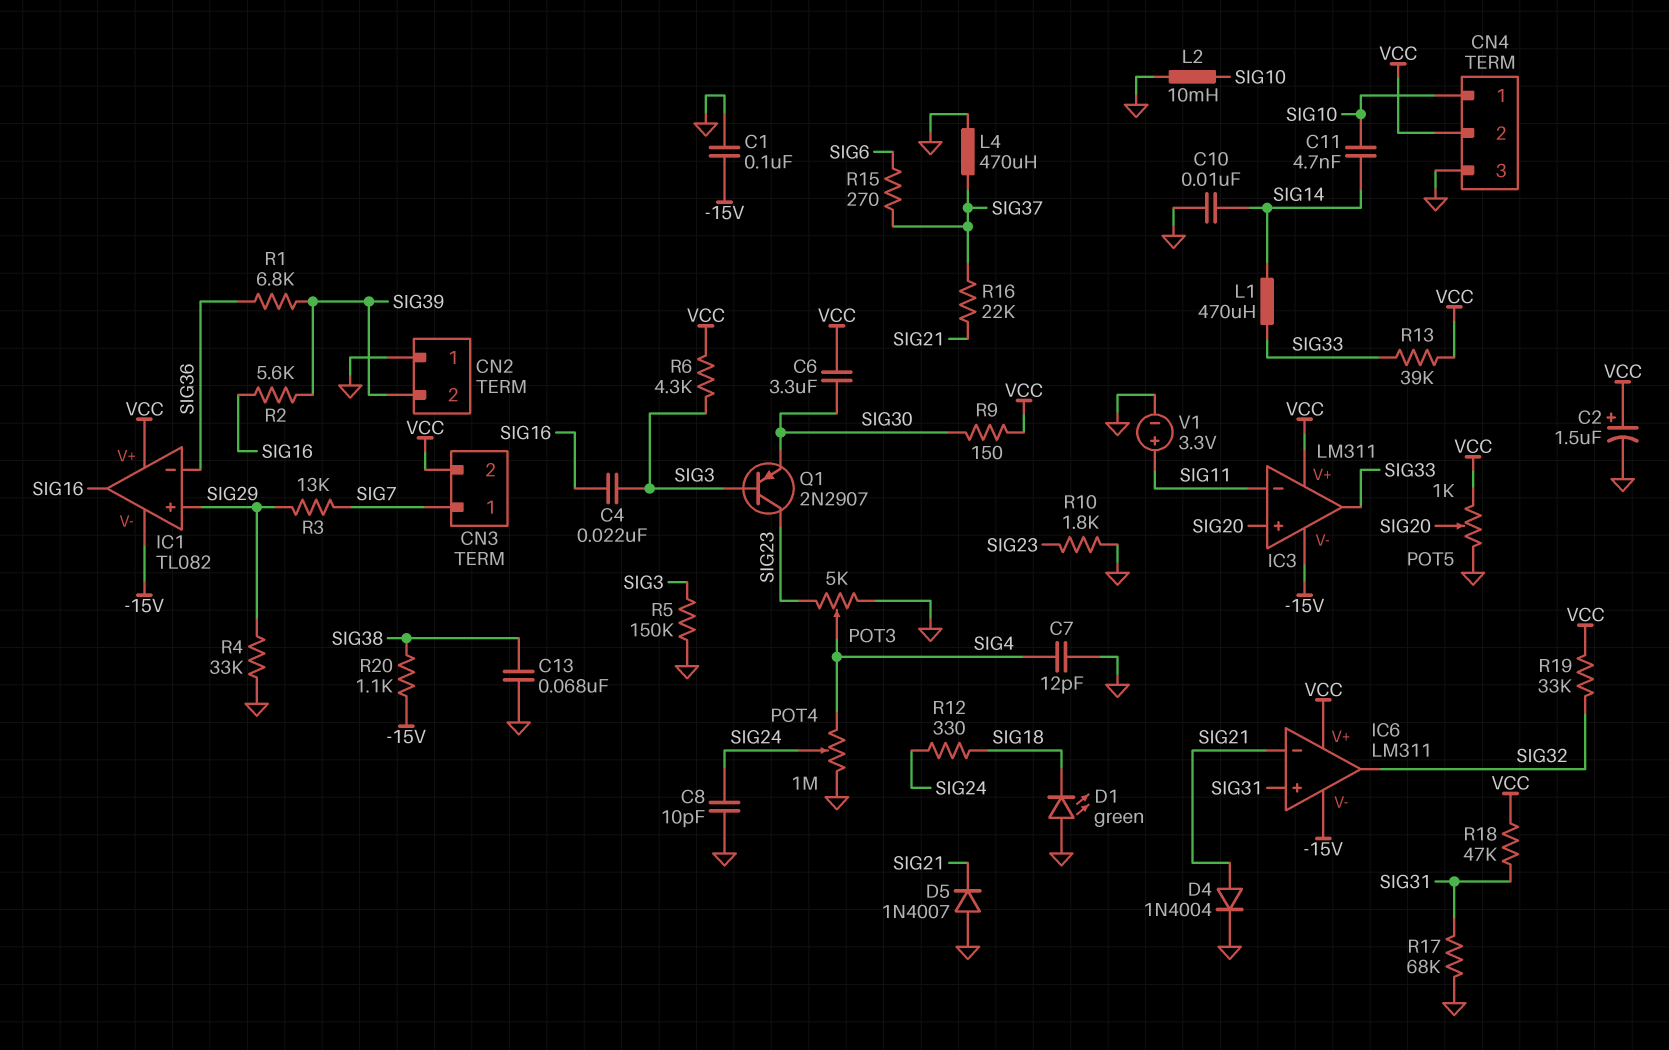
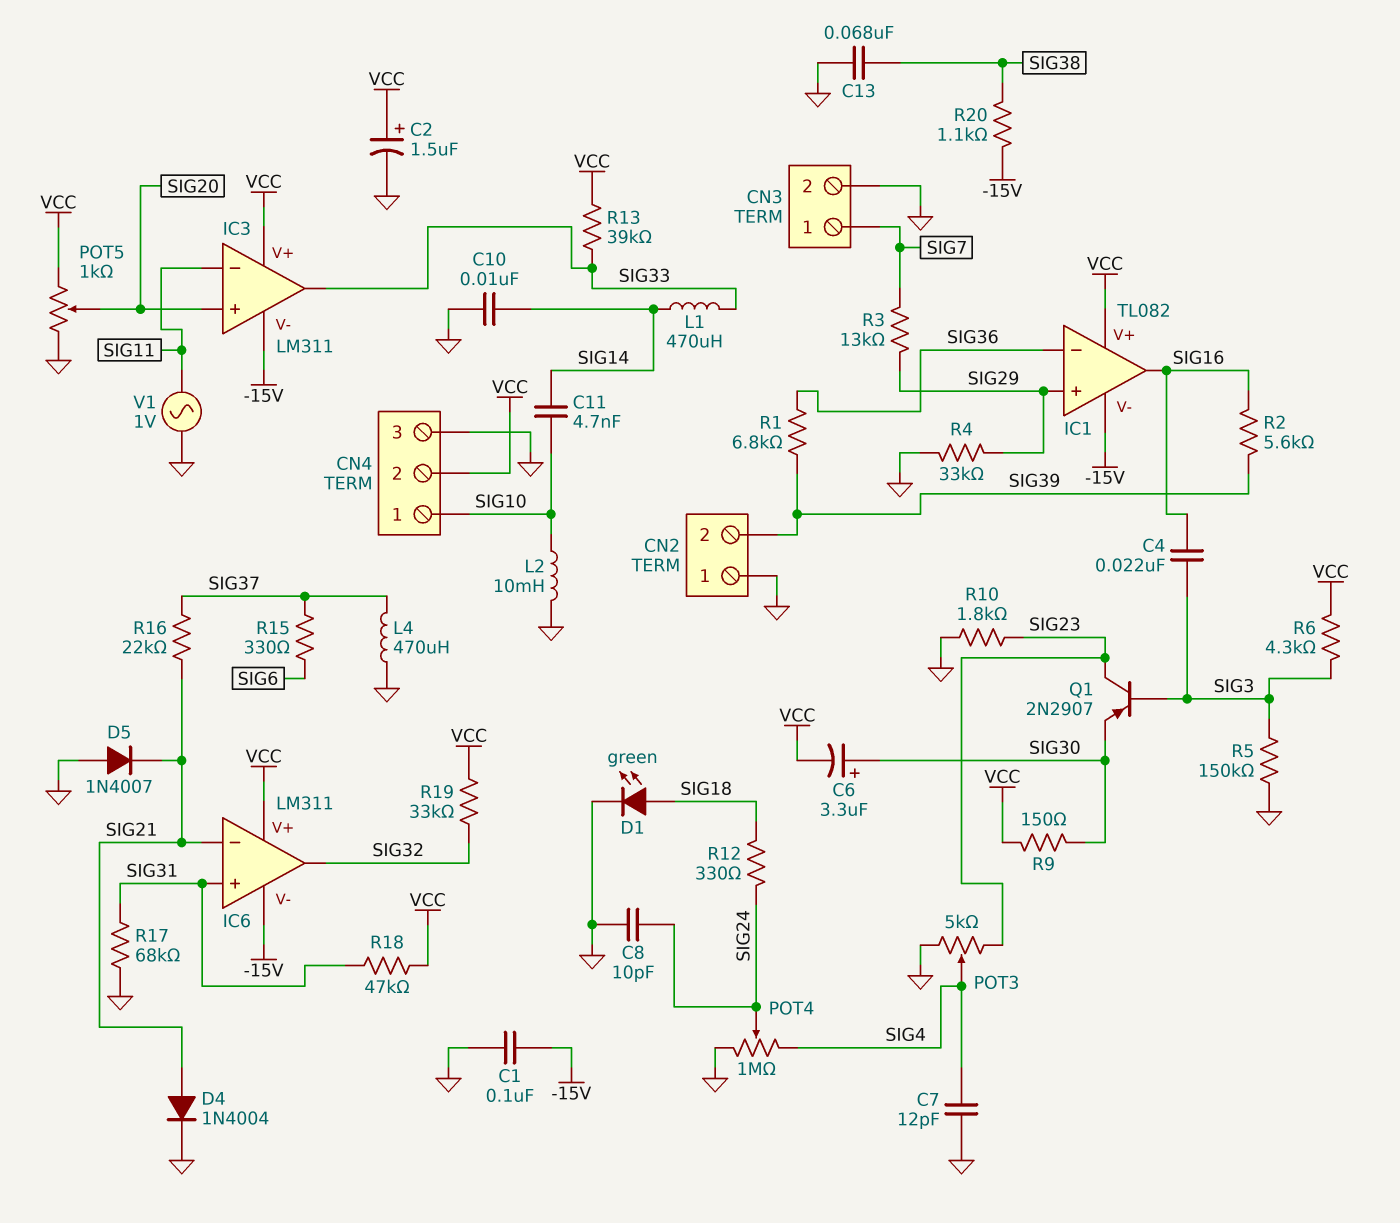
C6: 3.3uF (SIG30, VCC) -> 3.3uF (plus SIG30, minus VCC)
CN3 pin 2: VCC -> GND
D1: LED green (A GND, K SIG18) -> LED green (A SIG18, K GND)
R15: 270 (SIG6, SIG37) -> 330 (SIG6, SIG37)
V1: 3.3V (plus SIG11, minus GND) -> AC 1V (GND, SIG11)

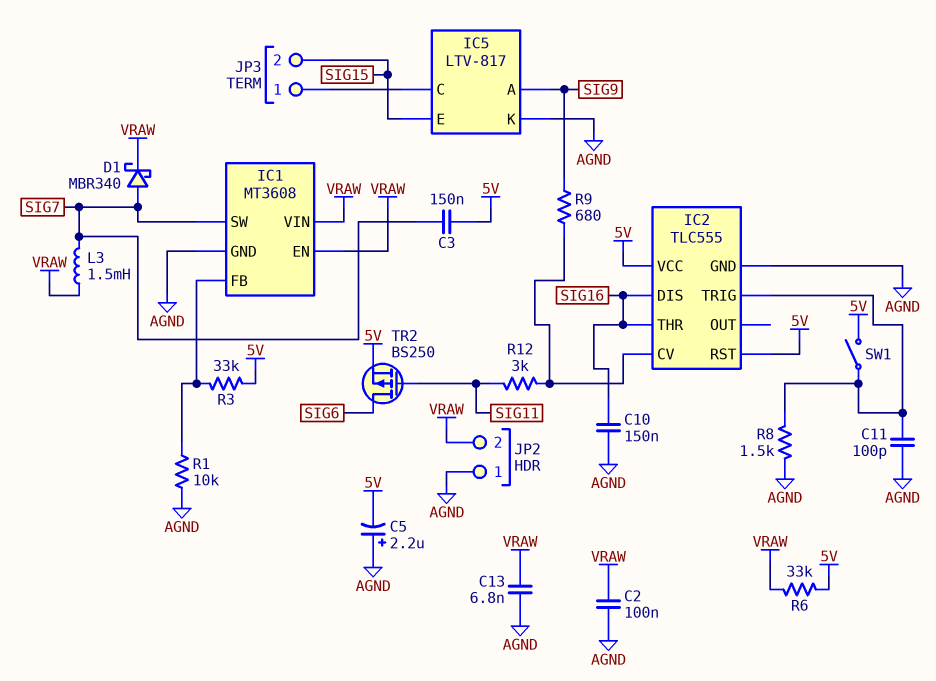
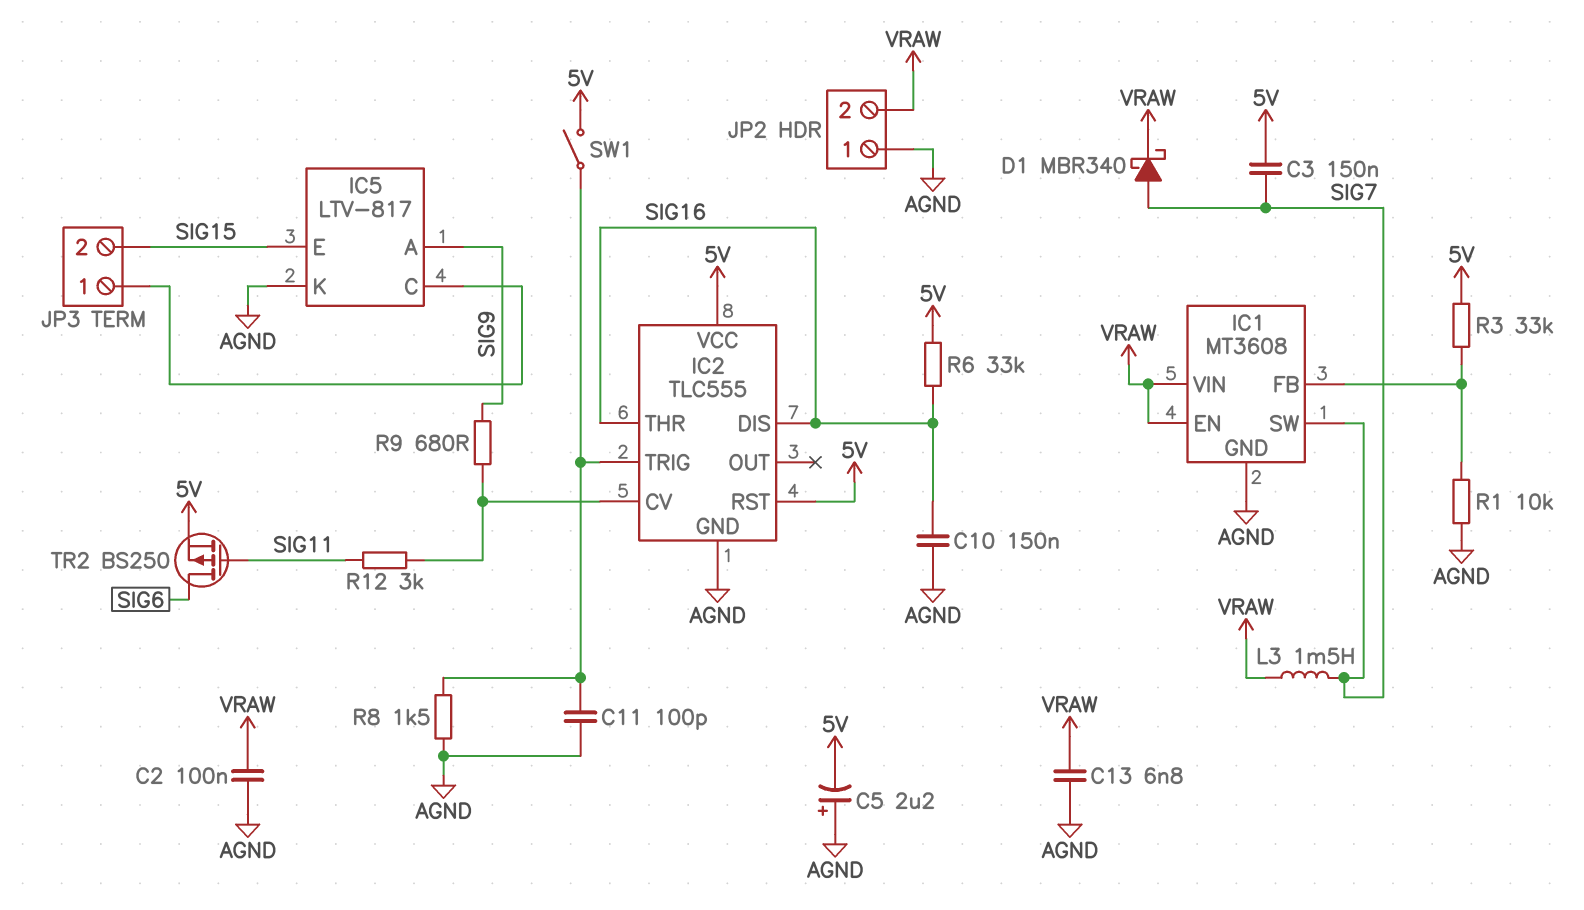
R6: 33k (5V, VRAW) -> 33k (5V, SIG16)

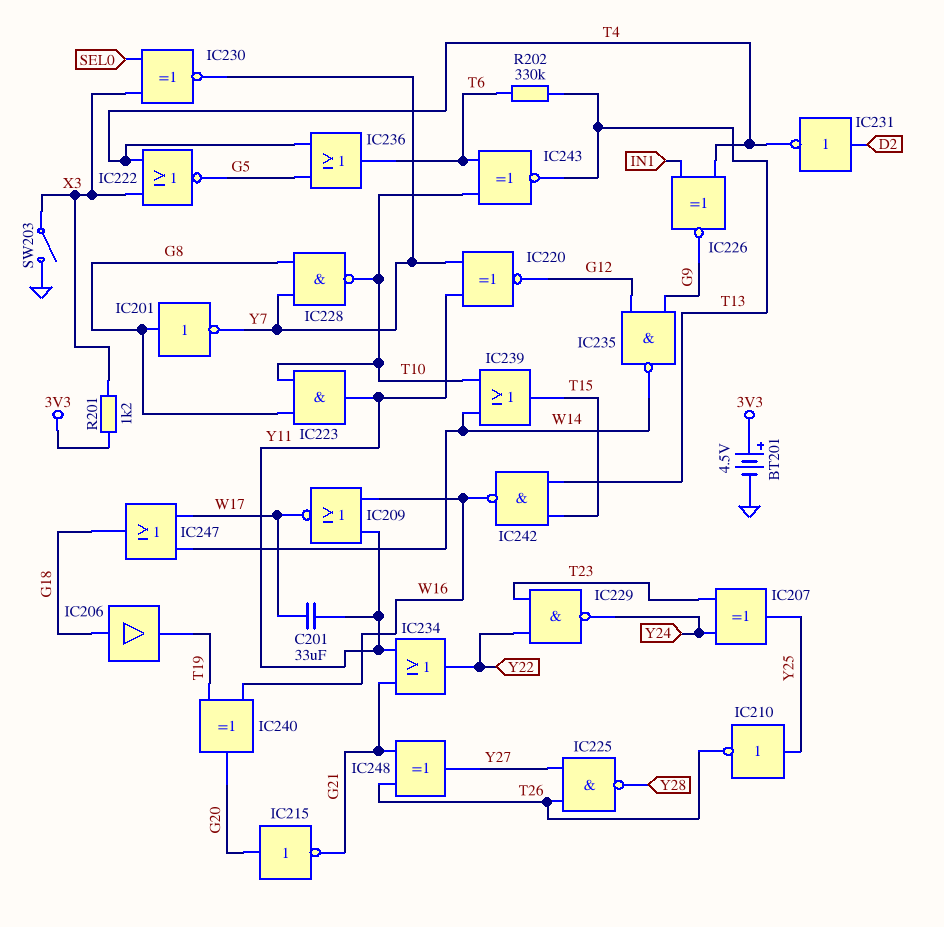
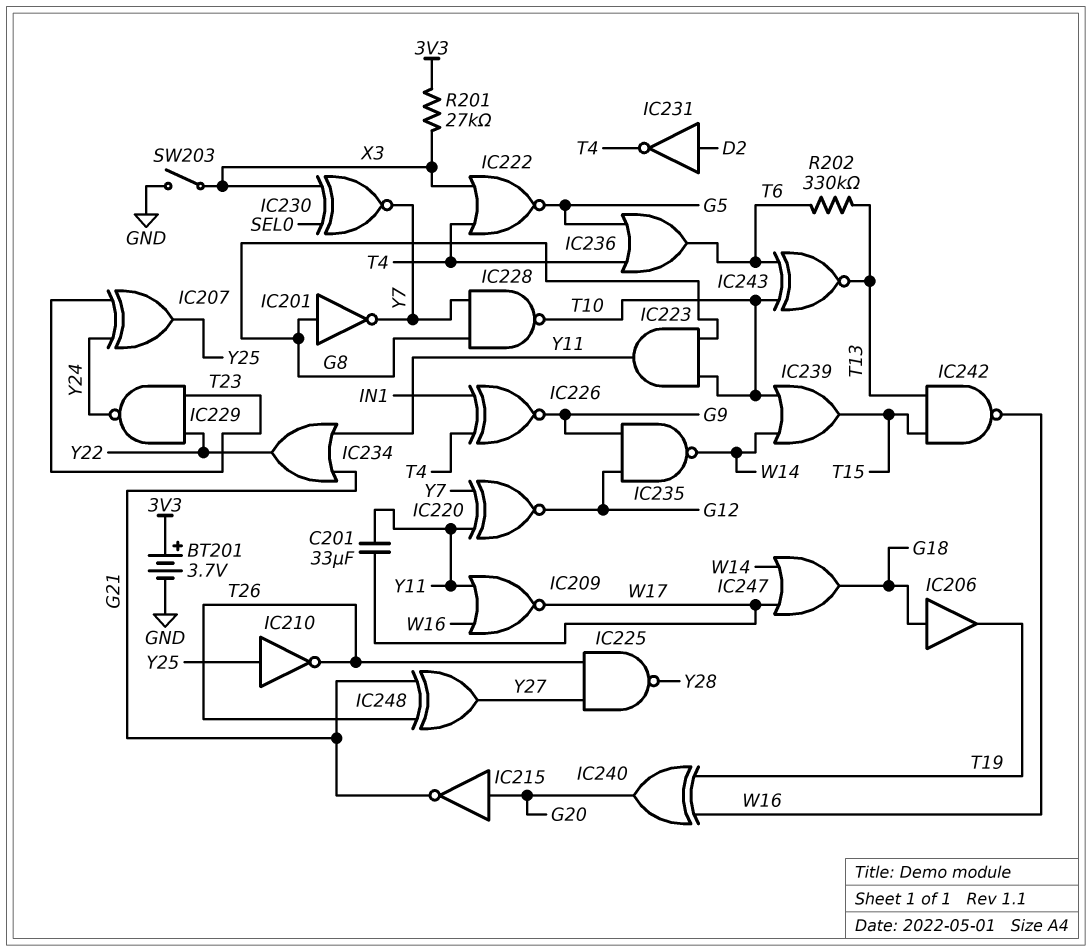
BT201: 4.5V (plus 3V3, minus GND) -> 3.7V (plus 3V3, minus GND)
R201: 1.2k (3V3, X3) -> 27k (3V3, X3)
● ● ● ● ●
Aside from the pictures, copy all of the entries exactly.

• Expected answer:
C6: 3.3uF (SIG30, VCC) -> 3.3uF (plus SIG30, minus VCC)
CN3 pin 2: VCC -> GND
D1: LED green (A GND, K SIG18) -> LED green (A SIG18, K GND)
R15: 270 (SIG6, SIG37) -> 330 (SIG6, SIG37)
V1: 3.3V (plus SIG11, minus GND) -> AC 1V (GND, SIG11)

R6: 33k (5V, VRAW) -> 33k (5V, SIG16)

BT201: 4.5V (plus 3V3, minus GND) -> 3.7V (plus 3V3, minus GND)
R201: 1.2k (3V3, X3) -> 27k (3V3, X3)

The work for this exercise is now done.